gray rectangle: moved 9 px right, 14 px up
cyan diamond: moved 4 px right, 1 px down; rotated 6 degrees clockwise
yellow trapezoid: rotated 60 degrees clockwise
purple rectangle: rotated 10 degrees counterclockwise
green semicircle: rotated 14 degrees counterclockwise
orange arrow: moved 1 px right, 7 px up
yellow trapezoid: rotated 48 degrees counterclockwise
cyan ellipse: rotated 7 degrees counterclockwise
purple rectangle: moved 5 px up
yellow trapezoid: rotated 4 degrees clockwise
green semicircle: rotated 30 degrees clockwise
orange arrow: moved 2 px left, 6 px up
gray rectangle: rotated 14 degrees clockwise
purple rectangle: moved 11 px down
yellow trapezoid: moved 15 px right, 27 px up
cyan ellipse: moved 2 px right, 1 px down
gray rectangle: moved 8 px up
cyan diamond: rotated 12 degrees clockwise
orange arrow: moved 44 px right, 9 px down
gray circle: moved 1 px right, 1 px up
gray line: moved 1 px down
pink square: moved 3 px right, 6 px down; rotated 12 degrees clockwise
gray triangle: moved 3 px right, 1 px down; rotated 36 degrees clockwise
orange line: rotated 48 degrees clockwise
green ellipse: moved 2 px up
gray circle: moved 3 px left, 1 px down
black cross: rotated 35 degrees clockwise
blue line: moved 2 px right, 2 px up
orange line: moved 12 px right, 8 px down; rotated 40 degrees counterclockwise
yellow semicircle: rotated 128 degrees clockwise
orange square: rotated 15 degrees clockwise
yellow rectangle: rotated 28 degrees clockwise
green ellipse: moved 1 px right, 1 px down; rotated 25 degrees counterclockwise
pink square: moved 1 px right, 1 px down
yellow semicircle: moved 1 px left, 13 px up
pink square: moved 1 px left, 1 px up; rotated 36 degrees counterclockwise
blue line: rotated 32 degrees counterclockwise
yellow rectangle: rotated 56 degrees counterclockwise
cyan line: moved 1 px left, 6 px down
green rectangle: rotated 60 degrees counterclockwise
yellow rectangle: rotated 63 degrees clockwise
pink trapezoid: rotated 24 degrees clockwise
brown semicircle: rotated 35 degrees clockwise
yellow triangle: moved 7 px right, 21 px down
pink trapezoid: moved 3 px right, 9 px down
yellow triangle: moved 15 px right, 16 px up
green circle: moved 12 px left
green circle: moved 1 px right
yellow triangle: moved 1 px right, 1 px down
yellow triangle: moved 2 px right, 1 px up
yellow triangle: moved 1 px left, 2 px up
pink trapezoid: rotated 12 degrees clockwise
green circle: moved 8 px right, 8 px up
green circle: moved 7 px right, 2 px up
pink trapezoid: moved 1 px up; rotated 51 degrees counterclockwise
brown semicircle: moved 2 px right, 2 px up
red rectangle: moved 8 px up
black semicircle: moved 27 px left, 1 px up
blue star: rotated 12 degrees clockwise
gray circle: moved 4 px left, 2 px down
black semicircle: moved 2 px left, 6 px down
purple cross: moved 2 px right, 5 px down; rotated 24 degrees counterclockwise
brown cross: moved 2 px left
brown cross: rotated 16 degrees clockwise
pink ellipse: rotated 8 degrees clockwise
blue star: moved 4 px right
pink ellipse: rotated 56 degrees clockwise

----

Copy every line of the material above, word for word, without changing any shape name, direction, or number.

gray rectangle: moved 9 px right, 14 px up
cyan diamond: moved 4 px right, 1 px down; rotated 6 degrees clockwise
yellow trapezoid: rotated 60 degrees clockwise
purple rectangle: rotated 10 degrees counterclockwise
green semicircle: rotated 14 degrees counterclockwise
orange arrow: moved 1 px right, 7 px up
yellow trapezoid: rotated 48 degrees counterclockwise
cyan ellipse: rotated 7 degrees counterclockwise
purple rectangle: moved 5 px up
yellow trapezoid: rotated 4 degrees clockwise
green semicircle: rotated 30 degrees clockwise
orange arrow: moved 2 px left, 6 px up
gray rectangle: rotated 14 degrees clockwise
purple rectangle: moved 11 px down
yellow trapezoid: moved 15 px right, 27 px up
cyan ellipse: moved 2 px right, 1 px down
gray rectangle: moved 8 px up
cyan diamond: rotated 12 degrees clockwise
orange arrow: moved 44 px right, 9 px down
gray circle: moved 1 px right, 1 px up
gray line: moved 1 px down
pink square: moved 3 px right, 6 px down; rotated 12 degrees clockwise
gray triangle: moved 3 px right, 1 px down; rotated 36 degrees clockwise
orange line: rotated 48 degrees clockwise
green ellipse: moved 2 px up
gray circle: moved 3 px left, 1 px down
black cross: rotated 35 degrees clockwise
blue line: moved 2 px right, 2 px up
orange line: moved 12 px right, 8 px down; rotated 40 degrees counterclockwise
yellow semicircle: rotated 128 degrees clockwise
orange square: rotated 15 degrees clockwise
yellow rectangle: rotated 28 degrees clockwise
green ellipse: moved 1 px right, 1 px down; rotated 25 degrees counterclockwise
pink square: moved 1 px right, 1 px down
yellow semicircle: moved 1 px left, 13 px up
pink square: moved 1 px left, 1 px up; rotated 36 degrees counterclockwise
blue line: rotated 32 degrees counterclockwise
yellow rectangle: rotated 56 degrees counterclockwise
cyan line: moved 1 px left, 6 px down
green rectangle: rotated 60 degrees counterclockwise
yellow rectangle: rotated 63 degrees clockwise
pink trapezoid: rotated 24 degrees clockwise
brown semicircle: rotated 35 degrees clockwise
yellow triangle: moved 7 px right, 21 px down
pink trapezoid: moved 3 px right, 9 px down
yellow triangle: moved 15 px right, 16 px up
green circle: moved 12 px left
green circle: moved 1 px right
yellow triangle: moved 1 px right, 1 px down
yellow triangle: moved 2 px right, 1 px up
yellow triangle: moved 1 px left, 2 px up
pink trapezoid: rotated 12 degrees clockwise
green circle: moved 8 px right, 8 px up
green circle: moved 7 px right, 2 px up
pink trapezoid: moved 1 px up; rotated 51 degrees counterclockwise
brown semicircle: moved 2 px right, 2 px up
red rectangle: moved 8 px up
black semicircle: moved 27 px left, 1 px up
blue star: rotated 12 degrees clockwise
gray circle: moved 4 px left, 2 px down
black semicircle: moved 2 px left, 6 px down
purple cross: moved 2 px right, 5 px down; rotated 24 degrees counterclockwise
brown cross: moved 2 px left
brown cross: rotated 16 degrees clockwise
pink ellipse: rotated 8 degrees clockwise
blue star: moved 4 px right
pink ellipse: rotated 56 degrees clockwise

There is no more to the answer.